• Task description:
Restate word for word each line of the data, starting at the one containing "white plate E3:F5" and running through the last.

• Data shown:
*** Block opens ***

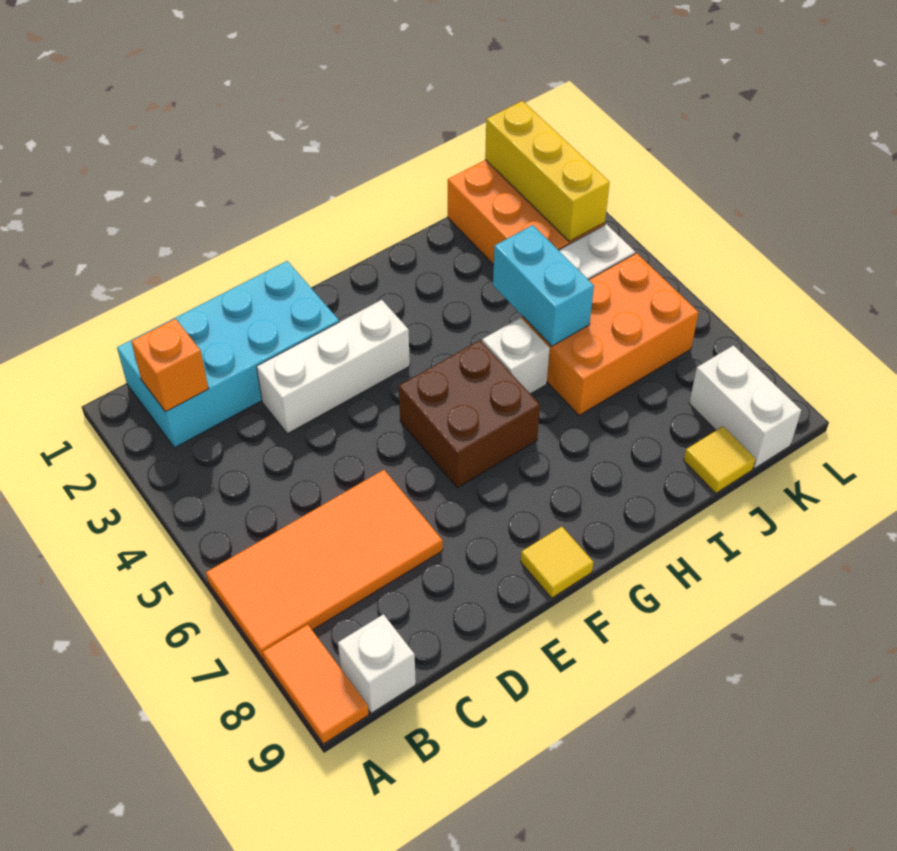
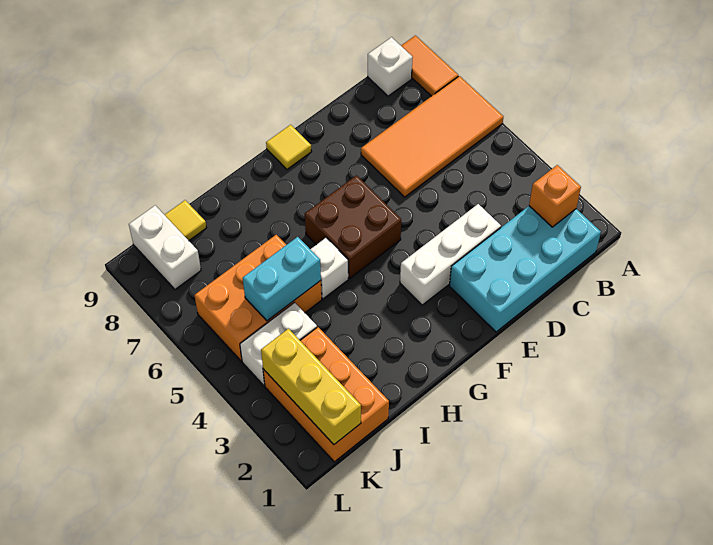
cyan brick I4:I5 level 2 -> cyan brick I5:J5 level 2

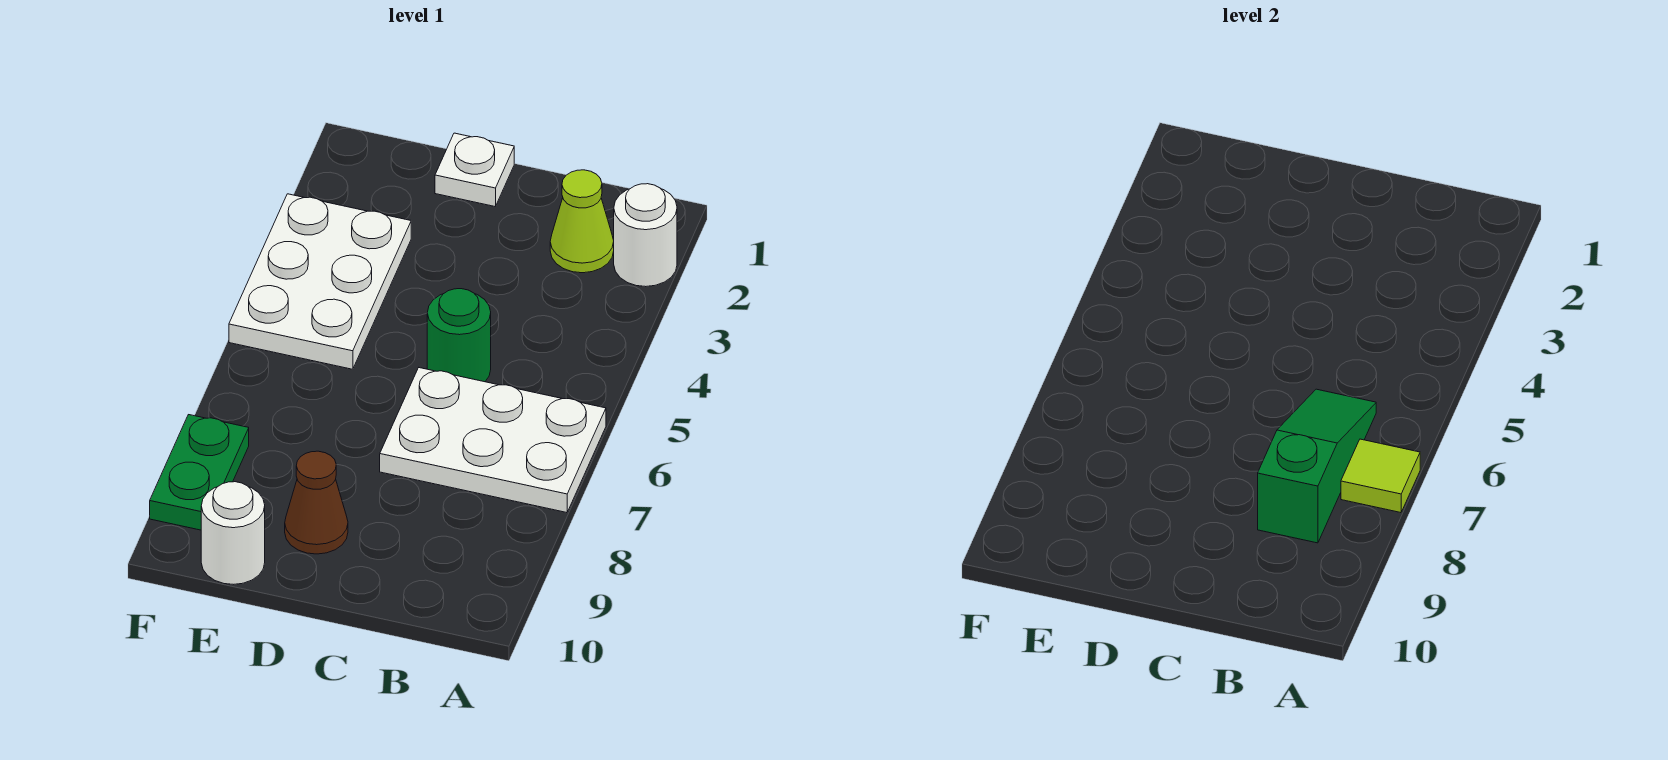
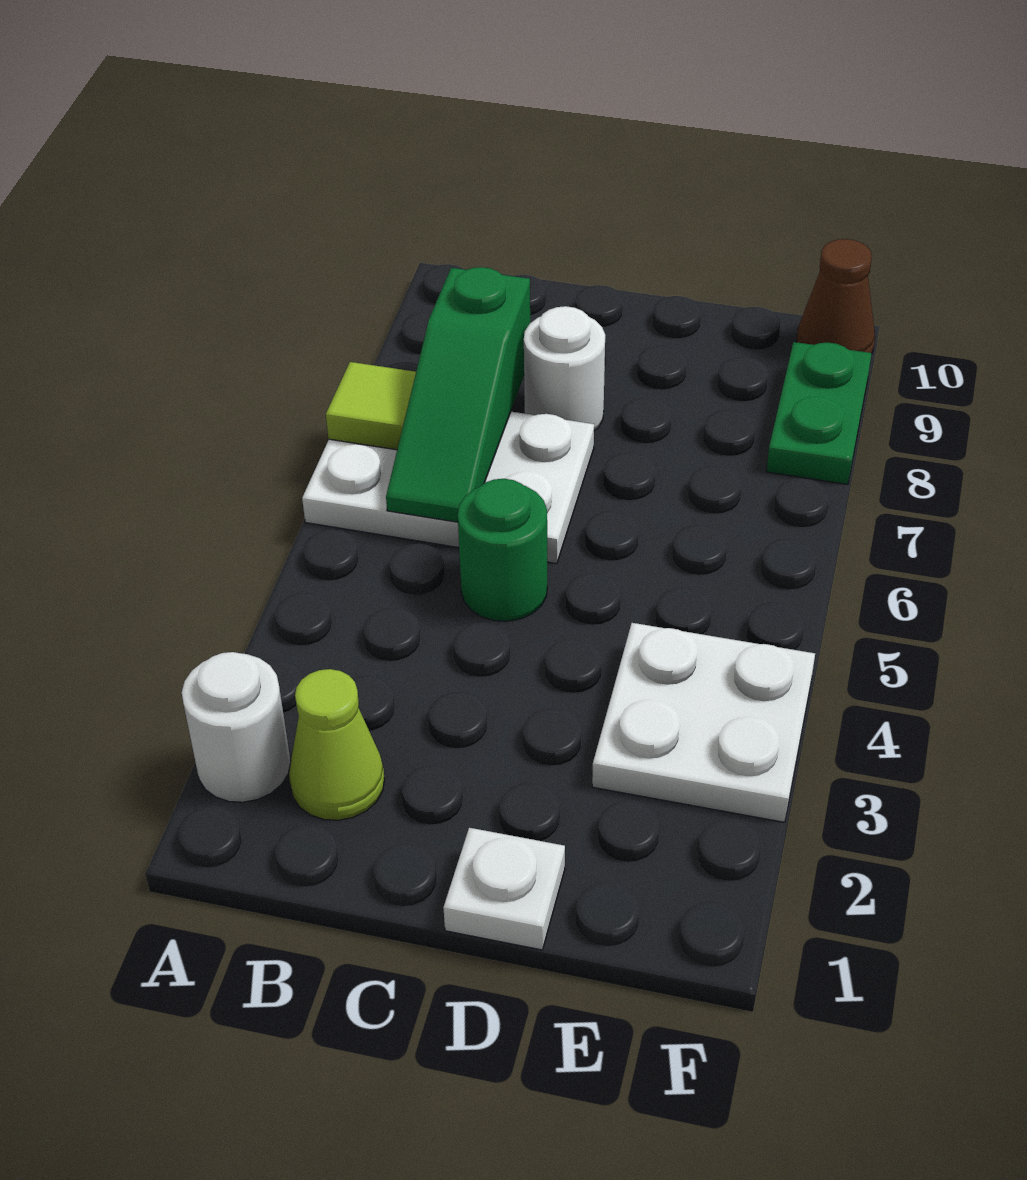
brown cone D9 level 1 -> brown cone F10 level 1
white plate E3:F5 level 1 -> white plate E3:F4 level 1
white round brick E10 level 1 -> white round brick C8 level 1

*** Block closes ***

• Your solution:
white plate E3:F5 level 1 -> white plate E3:F4 level 1
white round brick E10 level 1 -> white round brick C8 level 1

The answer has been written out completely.